Listed records Start Marker

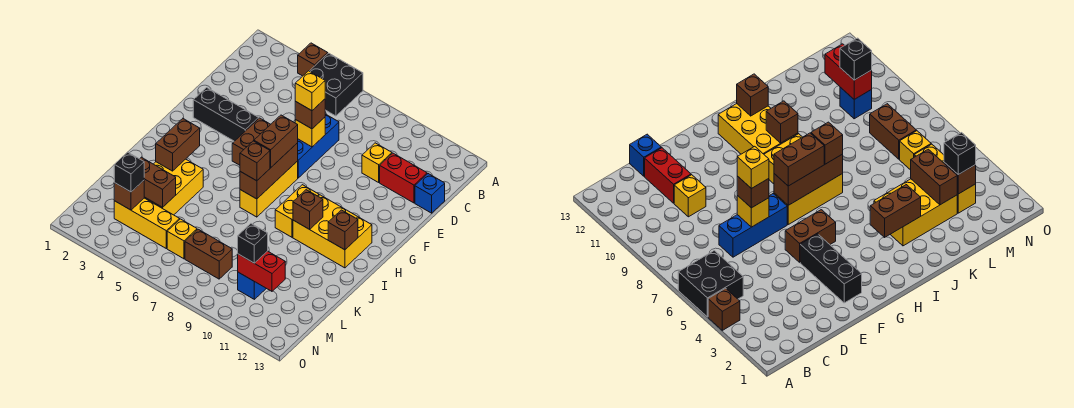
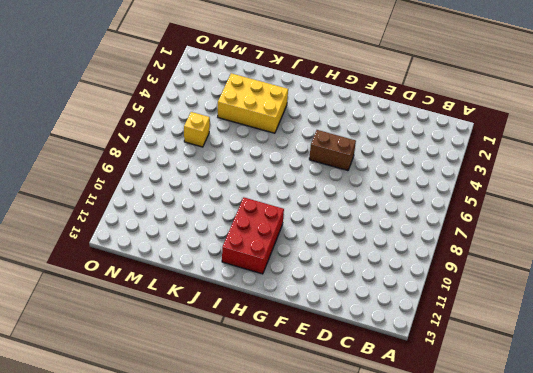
red brick H10:I12 level 1 -> yellow brick H10:I12 level 1
none -> brown brick A4 level 1
none -> black brick A5:B6 level 1
none -> blue brick D7:F7 level 1
none -> yellow brick D10 level 1

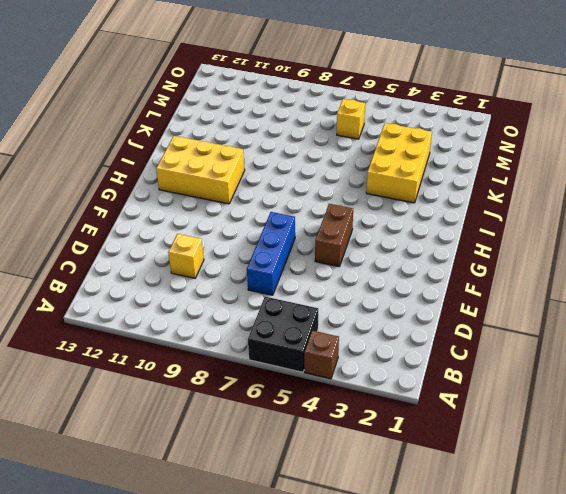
none -> red brick D11:D12 level 1
none -> blue brick D13 level 1
none -> black brick F2:F4 level 1
none -> yellow brick G7:I7 level 1

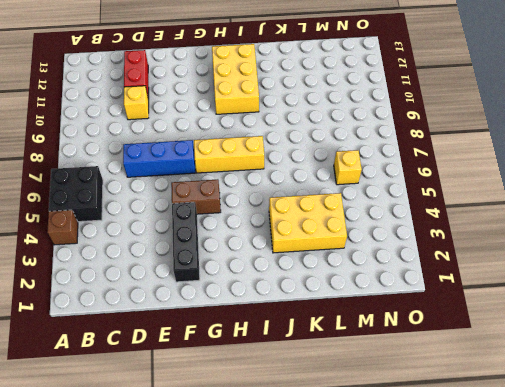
none -> blue brick D13 level 1
none -> yellow brick H9:I9 level 1
none -> yellow brick M3:M5 level 1
none -> brown brick M7:M8 level 1

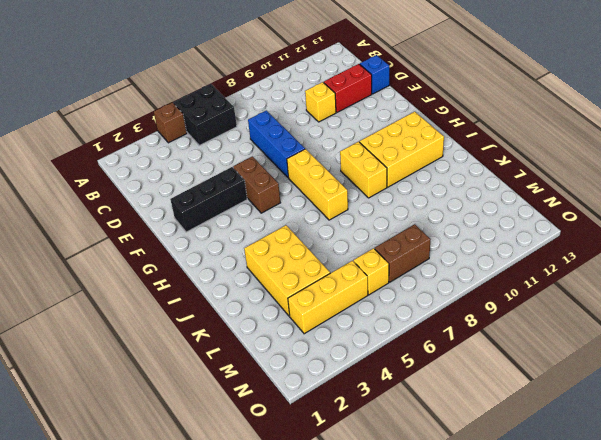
none -> blue brick M10 level 1
none -> yellow brick E7 level 2
none -> brown brick G7:I7 level 2
none -> brown brick I3:J3 level 2

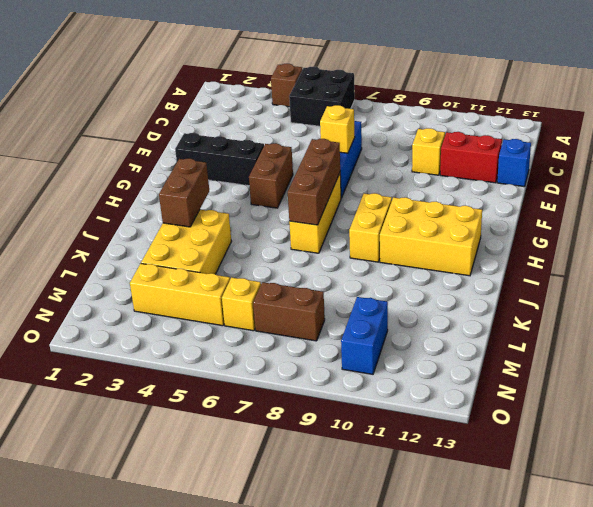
blue brick M10:N10 level 1 -> blue brick M10 level 1
none -> brown brick I10 level 2
none -> brown brick I12 level 2
none -> brown brick L3:L4 level 2
none -> brown brick M3 level 2

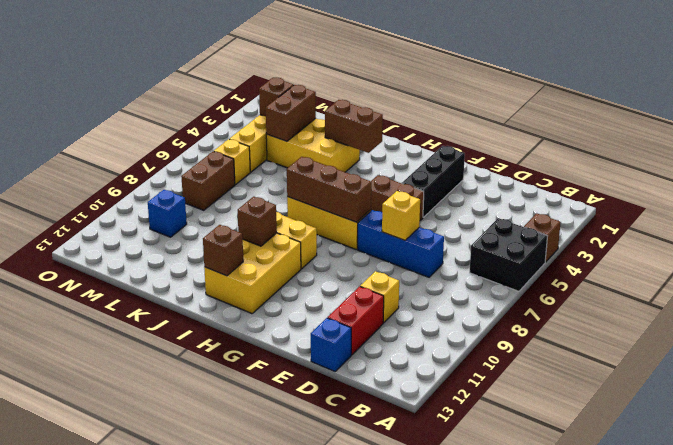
none -> red brick M10:M11 level 2
none -> brown brick E7 level 3
none -> brown brick G7:H7 level 3
none -> brown brick I7 level 3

Listed records End Marker

Instructions for the task.
When the line containing "blue brick M10:N10" is reached, write out that line and each one after it exactly, ending with the last line of the records; pictures are not copied.

Solution below.
blue brick M10:N10 level 1 -> blue brick M10 level 1
none -> brown brick I10 level 2
none -> brown brick I12 level 2
none -> brown brick L3:L4 level 2
none -> brown brick M3 level 2

none -> red brick M10:M11 level 2
none -> brown brick E7 level 3
none -> brown brick G7:H7 level 3
none -> brown brick I7 level 3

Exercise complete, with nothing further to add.